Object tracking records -
=== Section Start ===

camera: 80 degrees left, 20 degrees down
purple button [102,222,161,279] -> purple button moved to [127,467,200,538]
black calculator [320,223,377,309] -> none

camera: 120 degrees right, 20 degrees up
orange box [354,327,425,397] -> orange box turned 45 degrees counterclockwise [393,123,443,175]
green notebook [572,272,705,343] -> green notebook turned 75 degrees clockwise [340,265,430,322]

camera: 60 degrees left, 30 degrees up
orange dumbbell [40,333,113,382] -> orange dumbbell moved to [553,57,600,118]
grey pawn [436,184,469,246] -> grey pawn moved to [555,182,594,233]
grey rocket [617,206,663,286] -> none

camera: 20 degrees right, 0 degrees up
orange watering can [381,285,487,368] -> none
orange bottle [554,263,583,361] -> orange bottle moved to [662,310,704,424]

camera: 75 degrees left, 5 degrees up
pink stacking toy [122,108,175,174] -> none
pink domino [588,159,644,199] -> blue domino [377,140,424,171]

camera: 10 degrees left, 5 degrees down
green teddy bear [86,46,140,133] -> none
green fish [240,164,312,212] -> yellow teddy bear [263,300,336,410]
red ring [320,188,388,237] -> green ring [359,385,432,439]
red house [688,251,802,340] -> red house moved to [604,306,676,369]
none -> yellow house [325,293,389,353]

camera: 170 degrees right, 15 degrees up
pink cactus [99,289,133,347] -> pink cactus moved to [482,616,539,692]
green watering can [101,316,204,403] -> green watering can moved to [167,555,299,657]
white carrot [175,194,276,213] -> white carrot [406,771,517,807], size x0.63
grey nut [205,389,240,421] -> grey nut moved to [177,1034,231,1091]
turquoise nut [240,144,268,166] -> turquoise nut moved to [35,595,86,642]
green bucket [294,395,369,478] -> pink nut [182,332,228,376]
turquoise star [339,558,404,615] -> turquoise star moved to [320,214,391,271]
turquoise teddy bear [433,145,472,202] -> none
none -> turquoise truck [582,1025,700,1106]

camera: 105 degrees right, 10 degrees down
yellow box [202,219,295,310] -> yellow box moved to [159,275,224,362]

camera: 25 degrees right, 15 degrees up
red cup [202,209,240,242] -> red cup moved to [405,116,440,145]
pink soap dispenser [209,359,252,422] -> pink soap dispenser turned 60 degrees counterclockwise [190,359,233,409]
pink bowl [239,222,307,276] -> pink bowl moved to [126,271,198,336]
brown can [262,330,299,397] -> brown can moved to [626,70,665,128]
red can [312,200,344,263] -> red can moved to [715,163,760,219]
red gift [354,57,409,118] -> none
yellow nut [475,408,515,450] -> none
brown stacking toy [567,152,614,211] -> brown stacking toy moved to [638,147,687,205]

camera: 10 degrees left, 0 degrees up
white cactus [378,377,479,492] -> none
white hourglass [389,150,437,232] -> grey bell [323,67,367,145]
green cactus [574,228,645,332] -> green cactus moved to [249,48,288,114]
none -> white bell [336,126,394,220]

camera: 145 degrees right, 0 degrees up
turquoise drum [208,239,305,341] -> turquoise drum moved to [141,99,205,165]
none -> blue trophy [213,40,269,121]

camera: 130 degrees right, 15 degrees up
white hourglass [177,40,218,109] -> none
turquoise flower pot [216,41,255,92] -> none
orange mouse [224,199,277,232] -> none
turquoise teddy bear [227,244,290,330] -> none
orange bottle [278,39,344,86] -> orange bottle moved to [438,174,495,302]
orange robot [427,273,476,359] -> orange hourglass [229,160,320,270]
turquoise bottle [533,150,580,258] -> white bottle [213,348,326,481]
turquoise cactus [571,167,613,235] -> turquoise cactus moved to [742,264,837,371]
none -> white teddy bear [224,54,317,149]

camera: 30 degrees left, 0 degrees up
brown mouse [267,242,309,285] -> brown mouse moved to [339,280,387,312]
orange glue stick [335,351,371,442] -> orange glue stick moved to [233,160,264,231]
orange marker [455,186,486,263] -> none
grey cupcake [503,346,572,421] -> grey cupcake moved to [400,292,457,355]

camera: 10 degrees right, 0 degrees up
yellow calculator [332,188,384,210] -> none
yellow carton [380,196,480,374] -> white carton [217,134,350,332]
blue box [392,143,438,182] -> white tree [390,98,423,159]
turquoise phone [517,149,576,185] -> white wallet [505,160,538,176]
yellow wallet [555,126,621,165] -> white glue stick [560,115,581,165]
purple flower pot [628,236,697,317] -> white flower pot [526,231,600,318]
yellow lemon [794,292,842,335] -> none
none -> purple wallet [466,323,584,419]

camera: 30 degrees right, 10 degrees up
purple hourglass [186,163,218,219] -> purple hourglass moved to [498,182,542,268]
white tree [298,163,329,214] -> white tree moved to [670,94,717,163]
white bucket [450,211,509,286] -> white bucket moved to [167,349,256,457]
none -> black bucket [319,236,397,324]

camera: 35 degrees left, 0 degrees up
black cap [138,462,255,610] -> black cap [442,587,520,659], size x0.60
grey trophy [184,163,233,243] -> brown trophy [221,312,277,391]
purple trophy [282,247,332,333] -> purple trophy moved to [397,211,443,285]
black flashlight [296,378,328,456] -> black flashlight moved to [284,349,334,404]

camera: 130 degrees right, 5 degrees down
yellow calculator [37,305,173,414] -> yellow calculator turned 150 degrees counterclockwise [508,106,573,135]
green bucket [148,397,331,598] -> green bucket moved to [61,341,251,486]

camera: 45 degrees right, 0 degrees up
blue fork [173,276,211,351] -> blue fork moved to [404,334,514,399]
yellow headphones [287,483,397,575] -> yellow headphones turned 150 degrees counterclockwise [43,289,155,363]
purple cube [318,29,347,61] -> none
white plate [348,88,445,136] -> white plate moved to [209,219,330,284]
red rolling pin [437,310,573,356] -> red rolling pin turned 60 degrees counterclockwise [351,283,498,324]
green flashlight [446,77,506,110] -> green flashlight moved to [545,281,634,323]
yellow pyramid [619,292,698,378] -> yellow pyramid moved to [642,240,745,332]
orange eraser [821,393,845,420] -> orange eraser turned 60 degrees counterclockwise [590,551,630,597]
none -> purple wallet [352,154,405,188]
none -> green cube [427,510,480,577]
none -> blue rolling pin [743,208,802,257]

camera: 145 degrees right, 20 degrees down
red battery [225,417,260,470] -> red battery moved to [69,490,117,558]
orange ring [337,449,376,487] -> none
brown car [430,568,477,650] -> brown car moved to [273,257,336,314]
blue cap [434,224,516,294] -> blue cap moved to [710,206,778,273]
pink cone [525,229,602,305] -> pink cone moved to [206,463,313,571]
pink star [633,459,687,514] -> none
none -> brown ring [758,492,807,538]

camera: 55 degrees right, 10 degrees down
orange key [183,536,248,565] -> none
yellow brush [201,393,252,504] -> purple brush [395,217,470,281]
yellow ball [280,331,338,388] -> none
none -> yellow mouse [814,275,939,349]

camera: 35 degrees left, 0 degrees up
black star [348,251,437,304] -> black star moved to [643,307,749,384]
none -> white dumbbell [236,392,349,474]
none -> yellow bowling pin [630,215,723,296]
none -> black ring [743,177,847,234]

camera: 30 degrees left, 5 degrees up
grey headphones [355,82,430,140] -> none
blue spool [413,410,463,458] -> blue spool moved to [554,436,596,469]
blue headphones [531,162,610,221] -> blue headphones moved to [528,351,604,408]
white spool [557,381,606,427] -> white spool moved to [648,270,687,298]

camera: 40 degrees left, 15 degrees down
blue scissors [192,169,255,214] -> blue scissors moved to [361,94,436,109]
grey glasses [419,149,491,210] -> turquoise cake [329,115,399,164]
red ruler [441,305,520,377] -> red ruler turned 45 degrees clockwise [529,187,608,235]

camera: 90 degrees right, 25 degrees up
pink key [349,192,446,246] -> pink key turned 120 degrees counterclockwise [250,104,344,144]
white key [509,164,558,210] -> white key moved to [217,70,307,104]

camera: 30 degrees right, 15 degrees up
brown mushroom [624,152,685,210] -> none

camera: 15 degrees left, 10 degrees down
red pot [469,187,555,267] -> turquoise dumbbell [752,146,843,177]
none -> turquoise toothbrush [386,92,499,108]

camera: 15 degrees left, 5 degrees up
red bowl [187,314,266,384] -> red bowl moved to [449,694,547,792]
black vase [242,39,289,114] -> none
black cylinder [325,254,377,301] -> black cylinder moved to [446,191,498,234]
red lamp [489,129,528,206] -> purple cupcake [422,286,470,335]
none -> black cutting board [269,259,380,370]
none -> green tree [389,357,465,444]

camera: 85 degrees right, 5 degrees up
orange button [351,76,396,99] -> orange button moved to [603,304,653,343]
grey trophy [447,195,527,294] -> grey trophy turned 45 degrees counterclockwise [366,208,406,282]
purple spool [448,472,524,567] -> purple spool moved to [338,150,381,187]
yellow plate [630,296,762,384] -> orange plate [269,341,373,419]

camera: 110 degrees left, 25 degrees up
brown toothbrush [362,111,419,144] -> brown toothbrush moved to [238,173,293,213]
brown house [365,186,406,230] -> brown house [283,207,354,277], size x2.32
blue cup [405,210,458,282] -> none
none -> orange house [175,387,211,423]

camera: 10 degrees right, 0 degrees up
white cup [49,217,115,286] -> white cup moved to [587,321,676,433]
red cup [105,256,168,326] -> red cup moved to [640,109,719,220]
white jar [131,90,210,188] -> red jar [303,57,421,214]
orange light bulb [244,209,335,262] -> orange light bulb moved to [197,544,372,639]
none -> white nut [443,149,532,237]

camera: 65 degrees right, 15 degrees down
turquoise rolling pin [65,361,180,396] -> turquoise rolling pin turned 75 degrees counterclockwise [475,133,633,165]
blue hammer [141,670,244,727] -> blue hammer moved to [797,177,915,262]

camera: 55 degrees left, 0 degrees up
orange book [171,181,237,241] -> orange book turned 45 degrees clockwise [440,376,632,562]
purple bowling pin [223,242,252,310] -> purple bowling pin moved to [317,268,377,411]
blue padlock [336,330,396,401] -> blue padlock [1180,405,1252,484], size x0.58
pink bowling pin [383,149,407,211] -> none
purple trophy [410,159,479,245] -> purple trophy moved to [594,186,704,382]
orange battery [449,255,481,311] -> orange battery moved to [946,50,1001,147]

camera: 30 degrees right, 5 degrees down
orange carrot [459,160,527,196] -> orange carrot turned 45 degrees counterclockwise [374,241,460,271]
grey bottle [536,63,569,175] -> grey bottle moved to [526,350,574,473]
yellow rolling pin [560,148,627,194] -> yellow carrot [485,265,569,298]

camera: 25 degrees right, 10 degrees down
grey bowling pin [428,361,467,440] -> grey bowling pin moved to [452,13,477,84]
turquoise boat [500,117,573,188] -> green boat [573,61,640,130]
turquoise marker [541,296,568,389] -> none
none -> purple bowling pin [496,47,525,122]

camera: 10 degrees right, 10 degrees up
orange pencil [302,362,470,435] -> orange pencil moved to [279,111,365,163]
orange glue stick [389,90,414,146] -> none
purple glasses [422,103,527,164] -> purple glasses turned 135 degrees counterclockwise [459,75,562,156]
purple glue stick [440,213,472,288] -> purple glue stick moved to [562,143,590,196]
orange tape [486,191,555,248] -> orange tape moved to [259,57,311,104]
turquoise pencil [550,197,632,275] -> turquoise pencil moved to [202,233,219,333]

=== Section End ===

Transcribe, exactly and without additions, the lines of the records above, beginning with the line that contains "none -> yellow bowling pin [630,215,723,296]" and ending with the line that contains "camera: 40 degrees left, 15 degrees down", both included.

REPLY TO THE TASK -
none -> yellow bowling pin [630,215,723,296]
none -> black ring [743,177,847,234]

camera: 30 degrees left, 5 degrees up
grey headphones [355,82,430,140] -> none
blue spool [413,410,463,458] -> blue spool moved to [554,436,596,469]
blue headphones [531,162,610,221] -> blue headphones moved to [528,351,604,408]
white spool [557,381,606,427] -> white spool moved to [648,270,687,298]

camera: 40 degrees left, 15 degrees down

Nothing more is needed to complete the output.